Aim of the exercise
Drop all pictures and repeat exactly the lines from the line holding "white square: (89, 190)" through the end of the records.

Data for this exercise
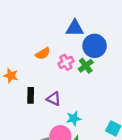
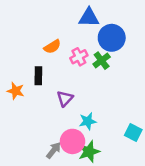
orange star: (11, 76) -> (16, 91), moved
black rectangle: (31, 95) -> (38, 76), moved
purple triangle: (54, 99) -> (65, 98), turned 48

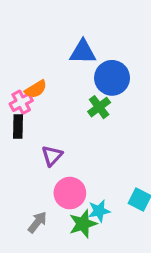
pink cross: (79, 57) -> (21, 102), moved
cyan star: (88, 121) -> (99, 211), moved
pink circle: (72, 141) -> (70, 193), moved

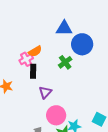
green cross: (99, 107) -> (65, 62), moved
black rectangle: (18, 127) -> (33, 71), moved

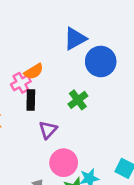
blue triangle: (64, 28) -> (75, 39), turned -30
green cross: (65, 62) -> (78, 100), moved

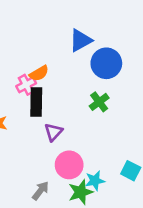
black rectangle: (31, 100) -> (36, 102), size x1.4
green cross: (78, 100) -> (99, 102), moved

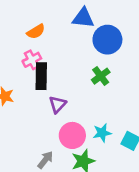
blue triangle: (81, 40) -> (83, 18), turned 35
orange semicircle: (39, 73) -> (36, 32), moved
cyan star: (95, 181) -> (102, 133), moved

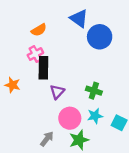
blue triangle: (83, 18) -> (79, 18), turned 30
green cross: (101, 76) -> (94, 91), moved, turned -35

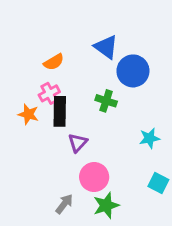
orange star: (12, 85) -> (28, 114), moved
green cross: (94, 91) -> (106, 101), moved
cyan star: (95, 116) -> (149, 138), moved

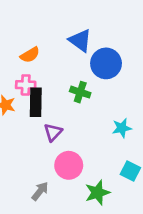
pink cross: (49, 93) -> (26, 85), turned 30
green star: (106, 205) -> (97, 193), moved

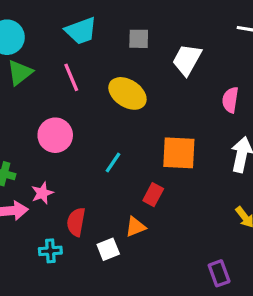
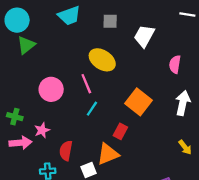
pink line: (71, 77) -> (86, 84), moved
orange square: (179, 153) -> (139, 102), turned 35
orange triangle: (136, 227) -> (108, 154), size x1.5

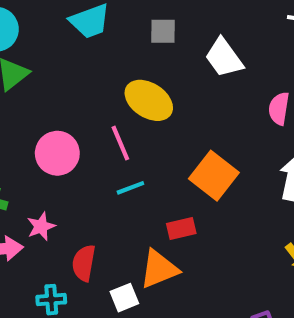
white trapezoid: (144, 36) -> (224, 58), turned -65
cyan line: (92, 109) -> (130, 188), turned 35
red rectangle: (120, 131) -> (181, 228), turned 49

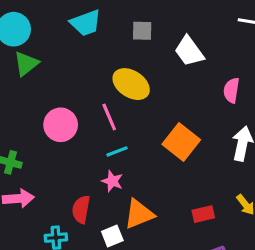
pink star: (41, 226) -> (112, 181), moved, turned -30
red rectangle: (181, 228) -> (203, 214), moved

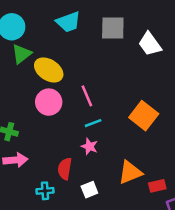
gray square: (142, 31) -> (113, 28), size x1.5
yellow ellipse: (131, 84) -> (49, 70), moved
orange triangle: (139, 214) -> (130, 172), moved
red rectangle: (203, 214) -> (157, 186), moved

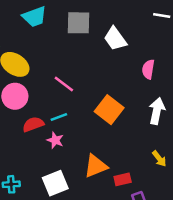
pink line: (87, 96) -> (64, 84), moved, turned -30
red semicircle: (65, 169) -> (33, 124), moved, turned 60
white square: (89, 190) -> (55, 183), size x1.5

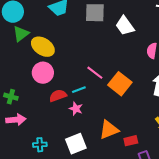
pink line: (64, 84) -> (95, 73), moved

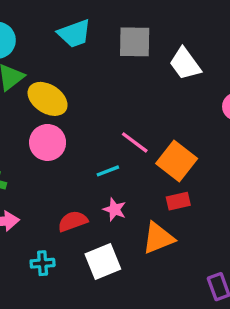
red semicircle: (58, 96) -> (73, 221), moved
pink star: (76, 109) -> (115, 210), moved
red rectangle: (131, 141) -> (178, 201), moved

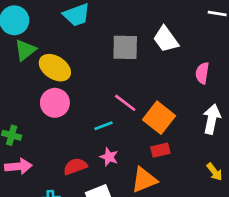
gray square: (135, 42) -> (125, 47), moved

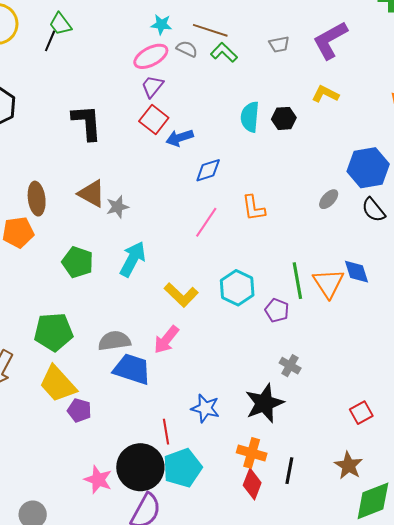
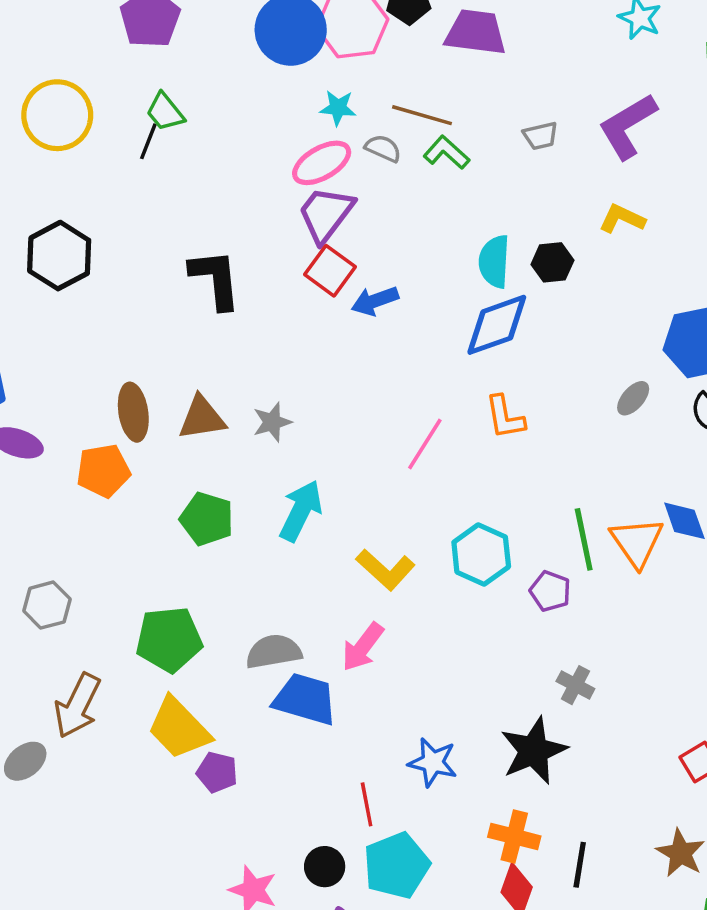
purple trapezoid: (152, 86) -> (326, 214), size x1.5
blue diamond: (208, 170) -> (497, 325), moved, size x1.5
brown triangle: (92, 193) -> (202, 418), moved, turned -36
black circle: (140, 467) -> (325, 867), size x0.5

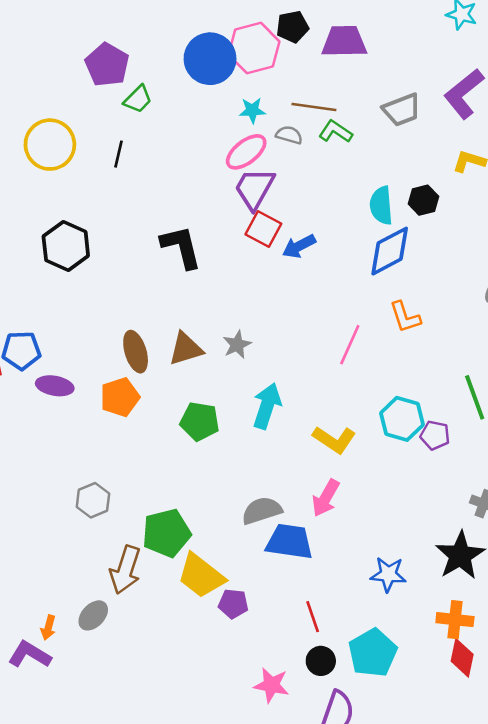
green trapezoid: (165, 112) -> (138, 99), moved, turned -88
gray trapezoid: (540, 136) -> (402, 110), size x1.5
purple pentagon: (550, 591) -> (435, 435), moved
green pentagon: (169, 639) -> (166, 533), moved
red line: (367, 804) -> (313, 617), moved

Result
white square: (89, 190) -> (55, 183), size x1.5

pink line: (64, 84) -> (95, 73), moved

red semicircle: (58, 96) -> (73, 221), moved
pink star: (76, 109) -> (115, 210), moved
red rectangle: (131, 141) -> (178, 201), moved

gray square: (135, 42) -> (125, 47), moved

purple trapezoid: (152, 86) -> (326, 214), size x1.5
blue diamond: (208, 170) -> (497, 325), moved, size x1.5
brown triangle: (92, 193) -> (202, 418), moved, turned -36
black circle: (140, 467) -> (325, 867), size x0.5

green trapezoid: (165, 112) -> (138, 99), moved, turned -88
gray trapezoid: (540, 136) -> (402, 110), size x1.5
purple pentagon: (550, 591) -> (435, 435), moved
green pentagon: (169, 639) -> (166, 533), moved
red line: (367, 804) -> (313, 617), moved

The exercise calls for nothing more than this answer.